YOUR GOAL. Give back each entry verbatim.

SOURCE MATERIAL below:

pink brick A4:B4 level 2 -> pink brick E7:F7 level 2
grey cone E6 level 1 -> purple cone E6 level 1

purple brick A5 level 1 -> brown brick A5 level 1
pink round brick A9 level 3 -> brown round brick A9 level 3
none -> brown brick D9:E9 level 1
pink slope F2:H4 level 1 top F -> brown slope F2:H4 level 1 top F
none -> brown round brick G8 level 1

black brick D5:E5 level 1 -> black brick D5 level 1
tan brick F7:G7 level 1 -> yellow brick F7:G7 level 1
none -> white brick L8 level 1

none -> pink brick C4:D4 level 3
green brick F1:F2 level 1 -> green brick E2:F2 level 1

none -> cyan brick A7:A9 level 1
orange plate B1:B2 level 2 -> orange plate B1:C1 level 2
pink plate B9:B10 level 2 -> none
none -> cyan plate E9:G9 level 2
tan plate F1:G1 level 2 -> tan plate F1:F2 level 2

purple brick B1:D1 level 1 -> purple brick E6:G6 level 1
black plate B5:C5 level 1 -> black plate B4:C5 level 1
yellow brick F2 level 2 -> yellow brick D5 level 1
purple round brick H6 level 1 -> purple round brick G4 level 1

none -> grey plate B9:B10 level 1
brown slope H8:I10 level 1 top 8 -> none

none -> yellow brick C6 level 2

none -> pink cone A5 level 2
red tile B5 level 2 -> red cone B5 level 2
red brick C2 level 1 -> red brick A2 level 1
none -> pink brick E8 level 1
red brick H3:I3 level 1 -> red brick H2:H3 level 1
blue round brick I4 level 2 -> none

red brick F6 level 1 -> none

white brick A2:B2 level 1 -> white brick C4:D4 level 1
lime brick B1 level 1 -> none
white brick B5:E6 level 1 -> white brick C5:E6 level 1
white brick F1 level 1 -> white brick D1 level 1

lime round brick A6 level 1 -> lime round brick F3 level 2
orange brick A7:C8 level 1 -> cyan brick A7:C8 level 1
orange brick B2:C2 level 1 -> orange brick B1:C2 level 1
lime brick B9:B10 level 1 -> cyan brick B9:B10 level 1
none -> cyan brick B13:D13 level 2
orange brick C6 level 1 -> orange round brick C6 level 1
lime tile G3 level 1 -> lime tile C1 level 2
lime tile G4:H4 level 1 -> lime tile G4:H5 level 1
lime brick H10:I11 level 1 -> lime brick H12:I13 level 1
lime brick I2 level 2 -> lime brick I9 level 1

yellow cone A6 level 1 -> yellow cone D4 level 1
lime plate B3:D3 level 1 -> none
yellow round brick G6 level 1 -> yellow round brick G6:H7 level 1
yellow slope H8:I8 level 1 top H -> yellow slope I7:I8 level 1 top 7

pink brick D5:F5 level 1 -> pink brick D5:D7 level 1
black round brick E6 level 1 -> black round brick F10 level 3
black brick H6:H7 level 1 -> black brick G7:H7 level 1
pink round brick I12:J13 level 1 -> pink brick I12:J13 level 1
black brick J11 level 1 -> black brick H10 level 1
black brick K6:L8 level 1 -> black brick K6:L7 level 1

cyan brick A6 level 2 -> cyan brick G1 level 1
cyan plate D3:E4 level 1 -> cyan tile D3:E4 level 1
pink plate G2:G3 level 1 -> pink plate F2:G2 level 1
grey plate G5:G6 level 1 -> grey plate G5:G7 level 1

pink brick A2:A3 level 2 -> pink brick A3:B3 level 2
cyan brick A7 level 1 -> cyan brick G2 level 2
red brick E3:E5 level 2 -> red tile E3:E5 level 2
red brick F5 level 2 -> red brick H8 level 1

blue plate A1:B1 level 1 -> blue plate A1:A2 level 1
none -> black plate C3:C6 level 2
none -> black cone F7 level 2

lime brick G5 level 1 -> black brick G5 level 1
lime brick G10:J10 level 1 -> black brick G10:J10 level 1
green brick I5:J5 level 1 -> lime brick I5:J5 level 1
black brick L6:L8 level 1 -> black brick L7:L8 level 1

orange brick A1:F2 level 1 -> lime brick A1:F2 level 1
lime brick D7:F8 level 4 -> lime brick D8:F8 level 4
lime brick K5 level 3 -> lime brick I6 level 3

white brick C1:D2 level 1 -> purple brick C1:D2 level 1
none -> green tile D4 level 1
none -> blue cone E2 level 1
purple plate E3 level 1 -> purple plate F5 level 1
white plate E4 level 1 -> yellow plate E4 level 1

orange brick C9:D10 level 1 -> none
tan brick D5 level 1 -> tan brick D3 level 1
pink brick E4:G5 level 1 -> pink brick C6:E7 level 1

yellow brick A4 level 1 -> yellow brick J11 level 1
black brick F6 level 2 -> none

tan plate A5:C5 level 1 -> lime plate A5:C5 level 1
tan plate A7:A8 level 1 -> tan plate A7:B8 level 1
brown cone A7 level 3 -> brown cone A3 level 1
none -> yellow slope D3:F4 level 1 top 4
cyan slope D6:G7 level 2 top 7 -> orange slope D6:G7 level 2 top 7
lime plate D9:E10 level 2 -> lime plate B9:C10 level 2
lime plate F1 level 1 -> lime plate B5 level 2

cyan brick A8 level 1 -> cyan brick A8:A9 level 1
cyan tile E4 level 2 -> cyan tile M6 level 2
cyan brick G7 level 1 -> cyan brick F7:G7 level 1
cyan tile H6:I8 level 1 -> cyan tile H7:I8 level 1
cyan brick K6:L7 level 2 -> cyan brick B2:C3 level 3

End of SOURCE MATERIAL.

ANSWER FOR THIS EXERCISE.
pink brick A4:B4 level 2 -> pink brick E7:F7 level 2
grey cone E6 level 1 -> purple cone E6 level 1

purple brick A5 level 1 -> brown brick A5 level 1
pink round brick A9 level 3 -> brown round brick A9 level 3
none -> brown brick D9:E9 level 1
pink slope F2:H4 level 1 top F -> brown slope F2:H4 level 1 top F
none -> brown round brick G8 level 1

black brick D5:E5 level 1 -> black brick D5 level 1
tan brick F7:G7 level 1 -> yellow brick F7:G7 level 1
none -> white brick L8 level 1

none -> pink brick C4:D4 level 3
green brick F1:F2 level 1 -> green brick E2:F2 level 1

none -> cyan brick A7:A9 level 1
orange plate B1:B2 level 2 -> orange plate B1:C1 level 2
pink plate B9:B10 level 2 -> none
none -> cyan plate E9:G9 level 2
tan plate F1:G1 level 2 -> tan plate F1:F2 level 2

purple brick B1:D1 level 1 -> purple brick E6:G6 level 1
black plate B5:C5 level 1 -> black plate B4:C5 level 1
yellow brick F2 level 2 -> yellow brick D5 level 1
purple round brick H6 level 1 -> purple round brick G4 level 1

none -> grey plate B9:B10 level 1
brown slope H8:I10 level 1 top 8 -> none

none -> yellow brick C6 level 2

none -> pink cone A5 level 2
red tile B5 level 2 -> red cone B5 level 2
red brick C2 level 1 -> red brick A2 level 1
none -> pink brick E8 level 1
red brick H3:I3 level 1 -> red brick H2:H3 level 1
blue round brick I4 level 2 -> none

red brick F6 level 1 -> none

white brick A2:B2 level 1 -> white brick C4:D4 level 1
lime brick B1 level 1 -> none
white brick B5:E6 level 1 -> white brick C5:E6 level 1
white brick F1 level 1 -> white brick D1 level 1

lime round brick A6 level 1 -> lime round brick F3 level 2
orange brick A7:C8 level 1 -> cyan brick A7:C8 level 1
orange brick B2:C2 level 1 -> orange brick B1:C2 level 1
lime brick B9:B10 level 1 -> cyan brick B9:B10 level 1
none -> cyan brick B13:D13 level 2
orange brick C6 level 1 -> orange round brick C6 level 1
lime tile G3 level 1 -> lime tile C1 level 2
lime tile G4:H4 level 1 -> lime tile G4:H5 level 1
lime brick H10:I11 level 1 -> lime brick H12:I13 level 1
lime brick I2 level 2 -> lime brick I9 level 1

yellow cone A6 level 1 -> yellow cone D4 level 1
lime plate B3:D3 level 1 -> none
yellow round brick G6 level 1 -> yellow round brick G6:H7 level 1
yellow slope H8:I8 level 1 top H -> yellow slope I7:I8 level 1 top 7

pink brick D5:F5 level 1 -> pink brick D5:D7 level 1
black round brick E6 level 1 -> black round brick F10 level 3
black brick H6:H7 level 1 -> black brick G7:H7 level 1
pink round brick I12:J13 level 1 -> pink brick I12:J13 level 1
black brick J11 level 1 -> black brick H10 level 1
black brick K6:L8 level 1 -> black brick K6:L7 level 1

cyan brick A6 level 2 -> cyan brick G1 level 1
cyan plate D3:E4 level 1 -> cyan tile D3:E4 level 1
pink plate G2:G3 level 1 -> pink plate F2:G2 level 1
grey plate G5:G6 level 1 -> grey plate G5:G7 level 1

pink brick A2:A3 level 2 -> pink brick A3:B3 level 2
cyan brick A7 level 1 -> cyan brick G2 level 2
red brick E3:E5 level 2 -> red tile E3:E5 level 2
red brick F5 level 2 -> red brick H8 level 1

blue plate A1:B1 level 1 -> blue plate A1:A2 level 1
none -> black plate C3:C6 level 2
none -> black cone F7 level 2

lime brick G5 level 1 -> black brick G5 level 1
lime brick G10:J10 level 1 -> black brick G10:J10 level 1
green brick I5:J5 level 1 -> lime brick I5:J5 level 1
black brick L6:L8 level 1 -> black brick L7:L8 level 1

orange brick A1:F2 level 1 -> lime brick A1:F2 level 1
lime brick D7:F8 level 4 -> lime brick D8:F8 level 4
lime brick K5 level 3 -> lime brick I6 level 3

white brick C1:D2 level 1 -> purple brick C1:D2 level 1
none -> green tile D4 level 1
none -> blue cone E2 level 1
purple plate E3 level 1 -> purple plate F5 level 1
white plate E4 level 1 -> yellow plate E4 level 1

orange brick C9:D10 level 1 -> none
tan brick D5 level 1 -> tan brick D3 level 1
pink brick E4:G5 level 1 -> pink brick C6:E7 level 1

yellow brick A4 level 1 -> yellow brick J11 level 1
black brick F6 level 2 -> none

tan plate A5:C5 level 1 -> lime plate A5:C5 level 1
tan plate A7:A8 level 1 -> tan plate A7:B8 level 1
brown cone A7 level 3 -> brown cone A3 level 1
none -> yellow slope D3:F4 level 1 top 4
cyan slope D6:G7 level 2 top 7 -> orange slope D6:G7 level 2 top 7
lime plate D9:E10 level 2 -> lime plate B9:C10 level 2
lime plate F1 level 1 -> lime plate B5 level 2

cyan brick A8 level 1 -> cyan brick A8:A9 level 1
cyan tile E4 level 2 -> cyan tile M6 level 2
cyan brick G7 level 1 -> cyan brick F7:G7 level 1
cyan tile H6:I8 level 1 -> cyan tile H7:I8 level 1
cyan brick K6:L7 level 2 -> cyan brick B2:C3 level 3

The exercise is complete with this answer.